**WORK ORDER:** Every record, from the first to the last, is to be printed again exactly.

(Records drawn from a dataset)
---

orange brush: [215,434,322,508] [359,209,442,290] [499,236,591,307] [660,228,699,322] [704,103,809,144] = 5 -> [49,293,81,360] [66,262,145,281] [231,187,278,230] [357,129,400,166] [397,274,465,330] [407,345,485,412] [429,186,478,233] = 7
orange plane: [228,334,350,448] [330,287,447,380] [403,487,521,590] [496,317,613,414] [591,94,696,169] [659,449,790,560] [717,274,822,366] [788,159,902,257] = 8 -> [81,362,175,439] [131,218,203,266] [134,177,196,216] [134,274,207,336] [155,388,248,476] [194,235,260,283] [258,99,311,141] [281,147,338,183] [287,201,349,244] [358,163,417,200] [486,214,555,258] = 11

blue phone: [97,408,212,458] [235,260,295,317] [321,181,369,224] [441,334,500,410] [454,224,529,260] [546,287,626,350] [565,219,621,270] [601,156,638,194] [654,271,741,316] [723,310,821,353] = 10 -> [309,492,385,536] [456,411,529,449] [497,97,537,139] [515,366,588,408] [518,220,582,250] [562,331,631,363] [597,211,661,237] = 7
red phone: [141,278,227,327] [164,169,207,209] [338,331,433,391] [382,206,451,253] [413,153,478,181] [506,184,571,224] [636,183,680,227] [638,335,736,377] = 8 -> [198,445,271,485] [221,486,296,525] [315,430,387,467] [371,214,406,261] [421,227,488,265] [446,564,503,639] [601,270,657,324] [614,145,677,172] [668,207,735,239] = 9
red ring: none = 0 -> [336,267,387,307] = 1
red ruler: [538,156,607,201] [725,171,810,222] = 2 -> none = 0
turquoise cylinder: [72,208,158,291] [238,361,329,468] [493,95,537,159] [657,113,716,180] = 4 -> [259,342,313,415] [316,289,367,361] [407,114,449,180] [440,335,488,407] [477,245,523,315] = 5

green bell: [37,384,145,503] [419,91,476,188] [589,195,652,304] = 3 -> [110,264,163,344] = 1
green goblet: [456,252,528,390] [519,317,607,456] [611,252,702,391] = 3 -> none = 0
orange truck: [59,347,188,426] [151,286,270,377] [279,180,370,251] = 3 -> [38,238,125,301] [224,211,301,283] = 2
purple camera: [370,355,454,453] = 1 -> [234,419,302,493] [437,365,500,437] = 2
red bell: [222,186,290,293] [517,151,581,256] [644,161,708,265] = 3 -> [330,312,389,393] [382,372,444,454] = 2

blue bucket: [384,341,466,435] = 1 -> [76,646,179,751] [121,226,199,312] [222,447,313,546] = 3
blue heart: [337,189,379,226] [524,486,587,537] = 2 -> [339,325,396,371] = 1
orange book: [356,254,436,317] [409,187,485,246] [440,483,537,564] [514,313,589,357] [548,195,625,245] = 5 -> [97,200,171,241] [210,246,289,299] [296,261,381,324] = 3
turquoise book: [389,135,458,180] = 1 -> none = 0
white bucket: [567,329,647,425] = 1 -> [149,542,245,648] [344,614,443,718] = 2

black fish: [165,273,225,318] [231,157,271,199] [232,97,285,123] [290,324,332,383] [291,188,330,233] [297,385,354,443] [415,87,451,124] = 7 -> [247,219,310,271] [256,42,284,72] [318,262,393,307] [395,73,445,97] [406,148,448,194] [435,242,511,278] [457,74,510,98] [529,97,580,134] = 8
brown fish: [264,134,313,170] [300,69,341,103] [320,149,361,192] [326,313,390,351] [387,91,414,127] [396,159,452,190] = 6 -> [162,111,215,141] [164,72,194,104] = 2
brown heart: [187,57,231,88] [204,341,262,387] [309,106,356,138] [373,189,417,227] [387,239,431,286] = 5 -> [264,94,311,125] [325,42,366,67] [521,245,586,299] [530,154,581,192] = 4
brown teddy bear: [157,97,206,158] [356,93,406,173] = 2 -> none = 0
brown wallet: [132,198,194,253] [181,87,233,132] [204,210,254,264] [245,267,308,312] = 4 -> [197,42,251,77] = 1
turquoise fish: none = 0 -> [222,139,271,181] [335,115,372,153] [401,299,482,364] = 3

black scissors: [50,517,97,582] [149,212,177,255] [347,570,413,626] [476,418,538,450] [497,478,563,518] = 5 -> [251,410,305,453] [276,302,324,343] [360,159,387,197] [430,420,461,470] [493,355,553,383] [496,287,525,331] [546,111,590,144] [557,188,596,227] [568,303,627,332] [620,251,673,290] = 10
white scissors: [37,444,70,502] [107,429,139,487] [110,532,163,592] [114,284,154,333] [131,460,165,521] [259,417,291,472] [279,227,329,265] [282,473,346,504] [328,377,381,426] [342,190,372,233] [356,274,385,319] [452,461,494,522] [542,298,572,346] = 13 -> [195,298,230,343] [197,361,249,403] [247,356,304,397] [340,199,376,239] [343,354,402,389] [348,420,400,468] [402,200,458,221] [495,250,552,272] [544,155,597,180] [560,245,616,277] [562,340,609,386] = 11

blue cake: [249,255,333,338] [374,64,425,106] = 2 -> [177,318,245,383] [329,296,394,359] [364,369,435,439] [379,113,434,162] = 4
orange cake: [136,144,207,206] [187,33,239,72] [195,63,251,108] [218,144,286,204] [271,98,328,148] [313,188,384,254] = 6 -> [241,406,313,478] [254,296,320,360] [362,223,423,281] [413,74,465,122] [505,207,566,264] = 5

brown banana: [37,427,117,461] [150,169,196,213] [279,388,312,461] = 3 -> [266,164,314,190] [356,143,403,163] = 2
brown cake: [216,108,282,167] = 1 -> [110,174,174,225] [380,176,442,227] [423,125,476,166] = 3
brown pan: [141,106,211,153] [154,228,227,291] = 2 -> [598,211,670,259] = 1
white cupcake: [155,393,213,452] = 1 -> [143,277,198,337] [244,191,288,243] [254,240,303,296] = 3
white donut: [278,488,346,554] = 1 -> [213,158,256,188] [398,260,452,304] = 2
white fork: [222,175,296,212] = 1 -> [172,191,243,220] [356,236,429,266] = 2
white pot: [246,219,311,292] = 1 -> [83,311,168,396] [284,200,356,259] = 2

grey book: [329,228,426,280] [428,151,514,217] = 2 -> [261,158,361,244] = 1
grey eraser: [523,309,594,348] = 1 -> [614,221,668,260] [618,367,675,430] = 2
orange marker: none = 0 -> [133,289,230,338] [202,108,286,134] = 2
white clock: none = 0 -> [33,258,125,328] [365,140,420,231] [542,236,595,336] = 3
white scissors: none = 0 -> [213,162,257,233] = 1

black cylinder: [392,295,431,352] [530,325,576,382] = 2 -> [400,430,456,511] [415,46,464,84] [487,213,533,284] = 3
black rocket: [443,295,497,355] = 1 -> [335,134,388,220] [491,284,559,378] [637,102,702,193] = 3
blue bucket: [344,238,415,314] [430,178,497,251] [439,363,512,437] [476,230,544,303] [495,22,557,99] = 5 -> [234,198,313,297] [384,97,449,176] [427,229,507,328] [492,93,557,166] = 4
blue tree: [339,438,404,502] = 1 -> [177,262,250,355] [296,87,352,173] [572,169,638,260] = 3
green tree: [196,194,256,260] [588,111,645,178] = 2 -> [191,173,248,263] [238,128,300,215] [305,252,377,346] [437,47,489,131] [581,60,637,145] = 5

---

**RESULT:**
orange brush: [215,434,322,508] [359,209,442,290] [499,236,591,307] [660,228,699,322] [704,103,809,144] = 5 -> [49,293,81,360] [66,262,145,281] [231,187,278,230] [357,129,400,166] [397,274,465,330] [407,345,485,412] [429,186,478,233] = 7
orange plane: [228,334,350,448] [330,287,447,380] [403,487,521,590] [496,317,613,414] [591,94,696,169] [659,449,790,560] [717,274,822,366] [788,159,902,257] = 8 -> [81,362,175,439] [131,218,203,266] [134,177,196,216] [134,274,207,336] [155,388,248,476] [194,235,260,283] [258,99,311,141] [281,147,338,183] [287,201,349,244] [358,163,417,200] [486,214,555,258] = 11

blue phone: [97,408,212,458] [235,260,295,317] [321,181,369,224] [441,334,500,410] [454,224,529,260] [546,287,626,350] [565,219,621,270] [601,156,638,194] [654,271,741,316] [723,310,821,353] = 10 -> [309,492,385,536] [456,411,529,449] [497,97,537,139] [515,366,588,408] [518,220,582,250] [562,331,631,363] [597,211,661,237] = 7
red phone: [141,278,227,327] [164,169,207,209] [338,331,433,391] [382,206,451,253] [413,153,478,181] [506,184,571,224] [636,183,680,227] [638,335,736,377] = 8 -> [198,445,271,485] [221,486,296,525] [315,430,387,467] [371,214,406,261] [421,227,488,265] [446,564,503,639] [601,270,657,324] [614,145,677,172] [668,207,735,239] = 9
red ring: none = 0 -> [336,267,387,307] = 1
red ruler: [538,156,607,201] [725,171,810,222] = 2 -> none = 0
turquoise cylinder: [72,208,158,291] [238,361,329,468] [493,95,537,159] [657,113,716,180] = 4 -> [259,342,313,415] [316,289,367,361] [407,114,449,180] [440,335,488,407] [477,245,523,315] = 5

green bell: [37,384,145,503] [419,91,476,188] [589,195,652,304] = 3 -> [110,264,163,344] = 1
green goblet: [456,252,528,390] [519,317,607,456] [611,252,702,391] = 3 -> none = 0
orange truck: [59,347,188,426] [151,286,270,377] [279,180,370,251] = 3 -> [38,238,125,301] [224,211,301,283] = 2
purple camera: [370,355,454,453] = 1 -> [234,419,302,493] [437,365,500,437] = 2
red bell: [222,186,290,293] [517,151,581,256] [644,161,708,265] = 3 -> [330,312,389,393] [382,372,444,454] = 2

blue bucket: [384,341,466,435] = 1 -> [76,646,179,751] [121,226,199,312] [222,447,313,546] = 3
blue heart: [337,189,379,226] [524,486,587,537] = 2 -> [339,325,396,371] = 1
orange book: [356,254,436,317] [409,187,485,246] [440,483,537,564] [514,313,589,357] [548,195,625,245] = 5 -> [97,200,171,241] [210,246,289,299] [296,261,381,324] = 3
turquoise book: [389,135,458,180] = 1 -> none = 0
white bucket: [567,329,647,425] = 1 -> [149,542,245,648] [344,614,443,718] = 2

black fish: [165,273,225,318] [231,157,271,199] [232,97,285,123] [290,324,332,383] [291,188,330,233] [297,385,354,443] [415,87,451,124] = 7 -> [247,219,310,271] [256,42,284,72] [318,262,393,307] [395,73,445,97] [406,148,448,194] [435,242,511,278] [457,74,510,98] [529,97,580,134] = 8
brown fish: [264,134,313,170] [300,69,341,103] [320,149,361,192] [326,313,390,351] [387,91,414,127] [396,159,452,190] = 6 -> [162,111,215,141] [164,72,194,104] = 2
brown heart: [187,57,231,88] [204,341,262,387] [309,106,356,138] [373,189,417,227] [387,239,431,286] = 5 -> [264,94,311,125] [325,42,366,67] [521,245,586,299] [530,154,581,192] = 4
brown teddy bear: [157,97,206,158] [356,93,406,173] = 2 -> none = 0
brown wallet: [132,198,194,253] [181,87,233,132] [204,210,254,264] [245,267,308,312] = 4 -> [197,42,251,77] = 1
turquoise fish: none = 0 -> [222,139,271,181] [335,115,372,153] [401,299,482,364] = 3

black scissors: [50,517,97,582] [149,212,177,255] [347,570,413,626] [476,418,538,450] [497,478,563,518] = 5 -> [251,410,305,453] [276,302,324,343] [360,159,387,197] [430,420,461,470] [493,355,553,383] [496,287,525,331] [546,111,590,144] [557,188,596,227] [568,303,627,332] [620,251,673,290] = 10
white scissors: [37,444,70,502] [107,429,139,487] [110,532,163,592] [114,284,154,333] [131,460,165,521] [259,417,291,472] [279,227,329,265] [282,473,346,504] [328,377,381,426] [342,190,372,233] [356,274,385,319] [452,461,494,522] [542,298,572,346] = 13 -> [195,298,230,343] [197,361,249,403] [247,356,304,397] [340,199,376,239] [343,354,402,389] [348,420,400,468] [402,200,458,221] [495,250,552,272] [544,155,597,180] [560,245,616,277] [562,340,609,386] = 11

blue cake: [249,255,333,338] [374,64,425,106] = 2 -> [177,318,245,383] [329,296,394,359] [364,369,435,439] [379,113,434,162] = 4
orange cake: [136,144,207,206] [187,33,239,72] [195,63,251,108] [218,144,286,204] [271,98,328,148] [313,188,384,254] = 6 -> [241,406,313,478] [254,296,320,360] [362,223,423,281] [413,74,465,122] [505,207,566,264] = 5

brown banana: [37,427,117,461] [150,169,196,213] [279,388,312,461] = 3 -> [266,164,314,190] [356,143,403,163] = 2
brown cake: [216,108,282,167] = 1 -> [110,174,174,225] [380,176,442,227] [423,125,476,166] = 3
brown pan: [141,106,211,153] [154,228,227,291] = 2 -> [598,211,670,259] = 1
white cupcake: [155,393,213,452] = 1 -> [143,277,198,337] [244,191,288,243] [254,240,303,296] = 3
white donut: [278,488,346,554] = 1 -> [213,158,256,188] [398,260,452,304] = 2
white fork: [222,175,296,212] = 1 -> [172,191,243,220] [356,236,429,266] = 2
white pot: [246,219,311,292] = 1 -> [83,311,168,396] [284,200,356,259] = 2

grey book: [329,228,426,280] [428,151,514,217] = 2 -> [261,158,361,244] = 1
grey eraser: [523,309,594,348] = 1 -> [614,221,668,260] [618,367,675,430] = 2
orange marker: none = 0 -> [133,289,230,338] [202,108,286,134] = 2
white clock: none = 0 -> [33,258,125,328] [365,140,420,231] [542,236,595,336] = 3
white scissors: none = 0 -> [213,162,257,233] = 1

black cylinder: [392,295,431,352] [530,325,576,382] = 2 -> [400,430,456,511] [415,46,464,84] [487,213,533,284] = 3
black rocket: [443,295,497,355] = 1 -> [335,134,388,220] [491,284,559,378] [637,102,702,193] = 3
blue bucket: [344,238,415,314] [430,178,497,251] [439,363,512,437] [476,230,544,303] [495,22,557,99] = 5 -> [234,198,313,297] [384,97,449,176] [427,229,507,328] [492,93,557,166] = 4
blue tree: [339,438,404,502] = 1 -> [177,262,250,355] [296,87,352,173] [572,169,638,260] = 3
green tree: [196,194,256,260] [588,111,645,178] = 2 -> [191,173,248,263] [238,128,300,215] [305,252,377,346] [437,47,489,131] [581,60,637,145] = 5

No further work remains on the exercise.